== Data section ==
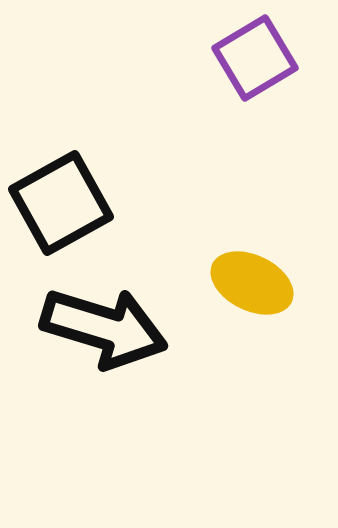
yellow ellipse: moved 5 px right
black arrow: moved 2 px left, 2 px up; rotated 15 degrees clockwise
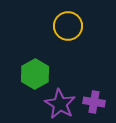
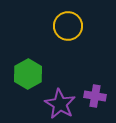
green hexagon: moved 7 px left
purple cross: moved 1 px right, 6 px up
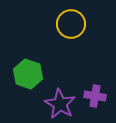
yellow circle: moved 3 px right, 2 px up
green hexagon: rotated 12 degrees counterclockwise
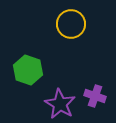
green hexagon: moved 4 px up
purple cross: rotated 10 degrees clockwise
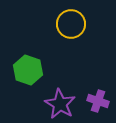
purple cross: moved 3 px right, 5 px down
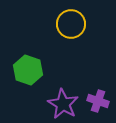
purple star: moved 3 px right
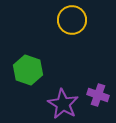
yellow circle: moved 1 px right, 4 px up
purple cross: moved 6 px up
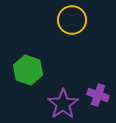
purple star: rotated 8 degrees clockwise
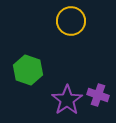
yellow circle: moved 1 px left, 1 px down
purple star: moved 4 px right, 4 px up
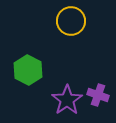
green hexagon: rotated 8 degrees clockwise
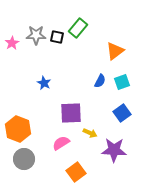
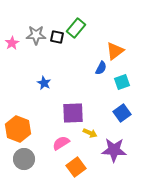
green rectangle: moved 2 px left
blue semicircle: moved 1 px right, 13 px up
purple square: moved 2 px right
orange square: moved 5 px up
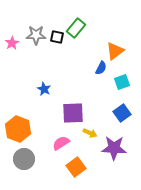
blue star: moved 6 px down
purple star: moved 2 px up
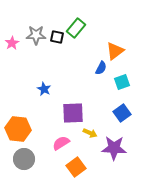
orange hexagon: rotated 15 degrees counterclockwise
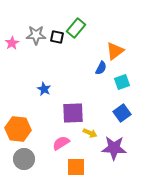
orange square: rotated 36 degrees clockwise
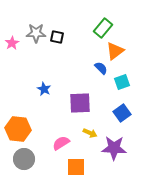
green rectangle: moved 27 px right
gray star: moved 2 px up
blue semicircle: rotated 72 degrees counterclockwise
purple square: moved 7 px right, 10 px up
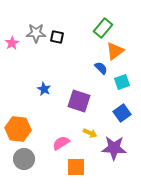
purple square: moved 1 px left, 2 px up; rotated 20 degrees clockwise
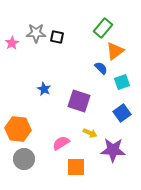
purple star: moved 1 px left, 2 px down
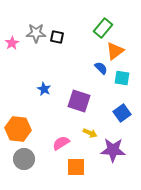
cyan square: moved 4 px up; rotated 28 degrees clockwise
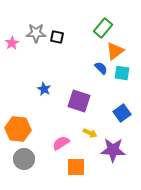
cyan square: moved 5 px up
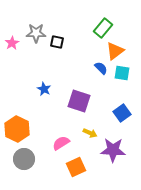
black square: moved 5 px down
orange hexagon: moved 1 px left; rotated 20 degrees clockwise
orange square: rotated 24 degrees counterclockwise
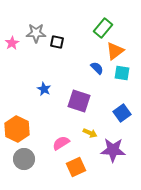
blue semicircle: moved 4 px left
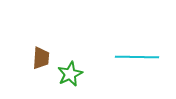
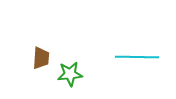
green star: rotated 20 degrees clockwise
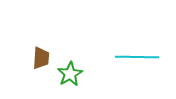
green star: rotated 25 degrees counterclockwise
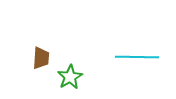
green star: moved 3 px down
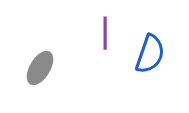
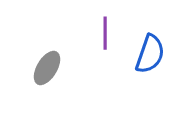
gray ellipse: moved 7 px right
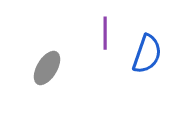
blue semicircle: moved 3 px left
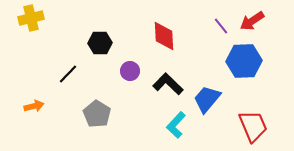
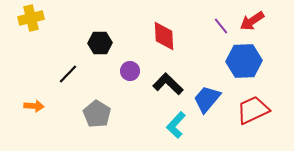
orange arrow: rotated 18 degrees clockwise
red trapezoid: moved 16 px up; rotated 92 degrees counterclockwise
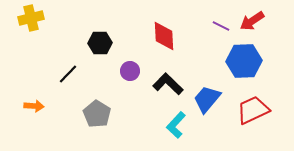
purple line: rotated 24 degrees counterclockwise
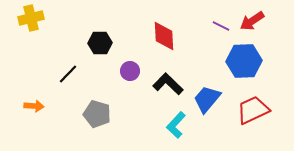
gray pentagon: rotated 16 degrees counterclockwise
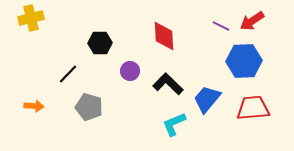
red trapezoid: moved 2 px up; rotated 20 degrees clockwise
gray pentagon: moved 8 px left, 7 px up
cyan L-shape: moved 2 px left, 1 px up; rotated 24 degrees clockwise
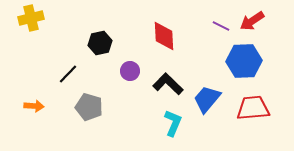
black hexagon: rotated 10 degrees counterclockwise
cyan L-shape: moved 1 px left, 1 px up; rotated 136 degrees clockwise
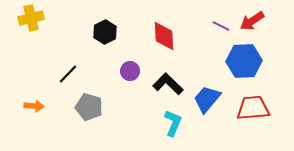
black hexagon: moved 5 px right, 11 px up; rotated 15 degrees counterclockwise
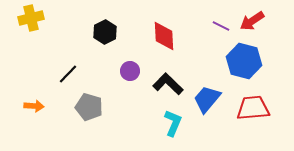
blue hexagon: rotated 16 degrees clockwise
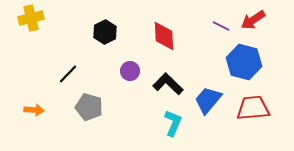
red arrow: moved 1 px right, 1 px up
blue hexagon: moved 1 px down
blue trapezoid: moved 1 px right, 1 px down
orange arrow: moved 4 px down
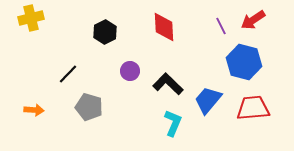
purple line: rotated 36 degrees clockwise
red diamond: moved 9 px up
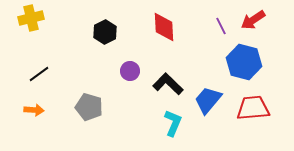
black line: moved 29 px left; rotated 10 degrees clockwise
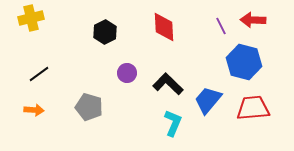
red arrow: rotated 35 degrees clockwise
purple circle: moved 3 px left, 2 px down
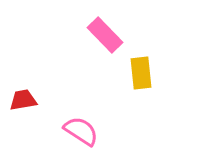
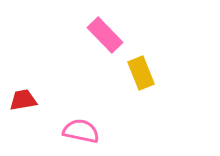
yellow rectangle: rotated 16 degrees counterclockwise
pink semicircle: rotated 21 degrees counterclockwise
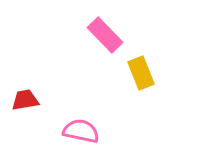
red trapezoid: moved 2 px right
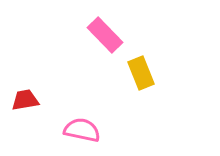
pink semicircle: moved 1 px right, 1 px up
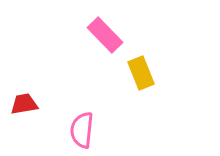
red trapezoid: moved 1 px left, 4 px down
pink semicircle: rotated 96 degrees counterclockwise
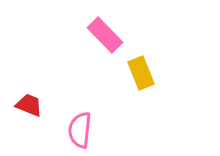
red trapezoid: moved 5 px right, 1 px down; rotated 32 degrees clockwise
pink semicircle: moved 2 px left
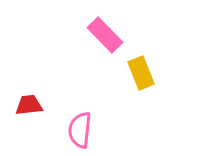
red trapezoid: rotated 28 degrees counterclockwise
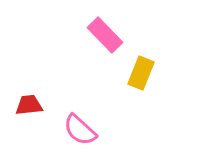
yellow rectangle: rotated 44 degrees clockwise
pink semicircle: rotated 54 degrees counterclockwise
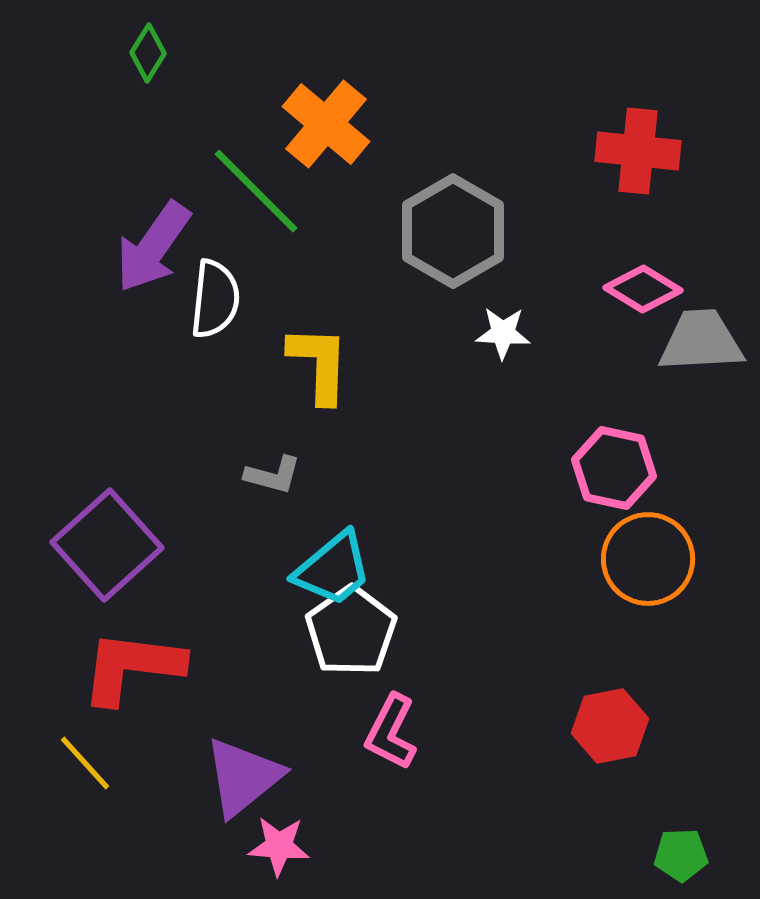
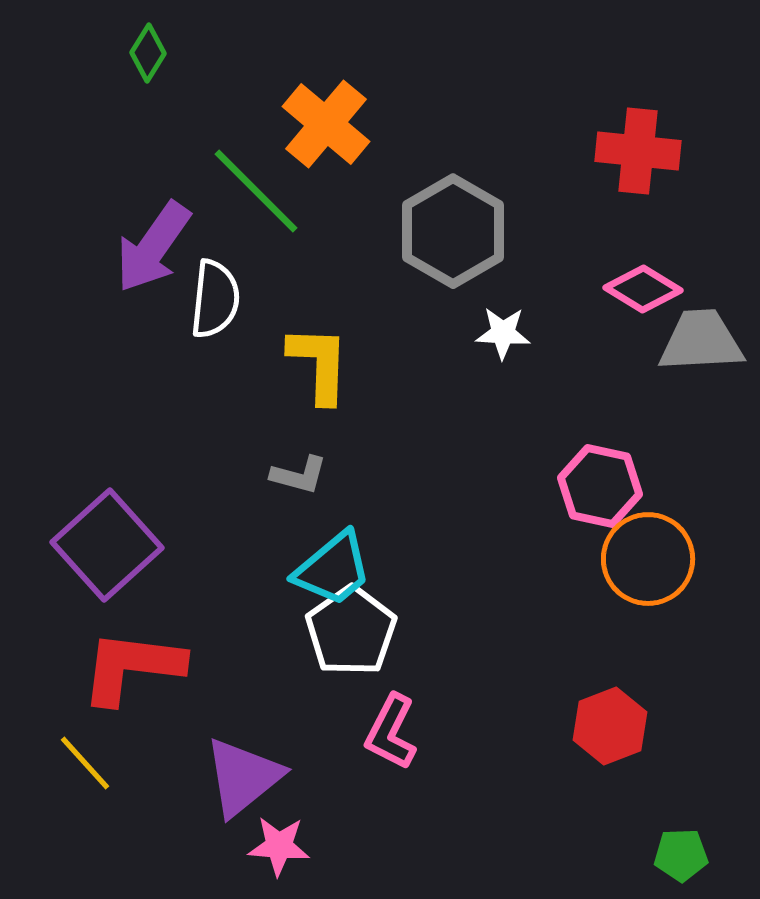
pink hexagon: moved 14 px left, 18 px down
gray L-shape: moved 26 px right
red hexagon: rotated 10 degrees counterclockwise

== Problem statement ==
Write out the lines of all the items again, substituting "magenta cross" for every occurrence of "purple cross" and keeping everything else unchanged. Leave the pictures out of your answer.

== Solution for this problem ==
yellow ellipse: moved 5 px right
black arrow: moved 2 px left, 2 px up; rotated 15 degrees clockwise
green hexagon: moved 7 px left
magenta cross: moved 1 px right, 6 px up
yellow circle: moved 3 px right, 2 px up
green hexagon: rotated 12 degrees counterclockwise
green hexagon: moved 4 px up
magenta cross: rotated 10 degrees clockwise
magenta cross: moved 3 px right, 5 px down
purple star: moved 3 px right
yellow circle: moved 1 px right, 4 px up
magenta cross: moved 6 px up
purple star: rotated 8 degrees clockwise
yellow circle: moved 1 px left, 1 px down
purple star: moved 4 px right, 4 px up
green hexagon: rotated 8 degrees clockwise
green rectangle: moved 2 px left
blue semicircle: moved 1 px right, 13 px up
purple square: moved 2 px right
orange square: moved 5 px up
blue star: moved 6 px down
purple star: moved 2 px up
orange hexagon: rotated 15 degrees counterclockwise
orange square: rotated 36 degrees clockwise
green rectangle: moved 27 px right
gray star: moved 2 px up
blue semicircle: rotated 72 degrees counterclockwise
purple square: moved 7 px right, 10 px up
purple square: moved 1 px left, 2 px up; rotated 20 degrees clockwise
purple star: moved 1 px left, 2 px down
cyan square: moved 4 px up; rotated 28 degrees clockwise
cyan square: moved 5 px up
black square: moved 5 px down
orange hexagon: moved 1 px left; rotated 20 degrees clockwise
orange square: rotated 24 degrees counterclockwise
blue semicircle: moved 4 px left
green star: rotated 20 degrees clockwise
green star: rotated 25 degrees counterclockwise
green star: moved 3 px down
gray ellipse: moved 7 px right
blue semicircle: moved 3 px left
orange arrow: rotated 18 degrees clockwise
red trapezoid: moved 16 px up; rotated 92 degrees counterclockwise
purple line: rotated 24 degrees counterclockwise
gray pentagon: rotated 16 degrees counterclockwise
red trapezoid: moved 2 px up; rotated 20 degrees clockwise
gray pentagon: moved 8 px left, 7 px up
cyan L-shape: moved 2 px left, 1 px up; rotated 24 degrees clockwise
black hexagon: rotated 10 degrees counterclockwise
cyan L-shape: moved 1 px left, 1 px up; rotated 136 degrees clockwise
black hexagon: moved 5 px right, 11 px up; rotated 15 degrees counterclockwise
blue hexagon: rotated 16 degrees clockwise
red arrow: moved 1 px right, 1 px up
blue hexagon: moved 1 px down
blue trapezoid: moved 1 px right, 1 px down
orange arrow: moved 4 px down
purple line: rotated 36 degrees clockwise
red diamond: moved 9 px up
black line: moved 29 px left; rotated 10 degrees clockwise
red arrow: rotated 35 degrees clockwise
purple circle: moved 3 px left, 2 px down
yellow rectangle: rotated 16 degrees counterclockwise
pink semicircle: rotated 21 degrees counterclockwise
red trapezoid: moved 2 px right
pink semicircle: moved 1 px right, 1 px up
red trapezoid: moved 1 px left, 4 px down
pink semicircle: rotated 96 degrees counterclockwise
red trapezoid: moved 5 px right, 1 px down; rotated 32 degrees clockwise
pink semicircle: moved 2 px left
red trapezoid: rotated 28 degrees counterclockwise
yellow rectangle: rotated 44 degrees clockwise
pink semicircle: rotated 54 degrees counterclockwise
pink hexagon: moved 14 px left, 18 px down
gray L-shape: moved 26 px right
red hexagon: rotated 10 degrees counterclockwise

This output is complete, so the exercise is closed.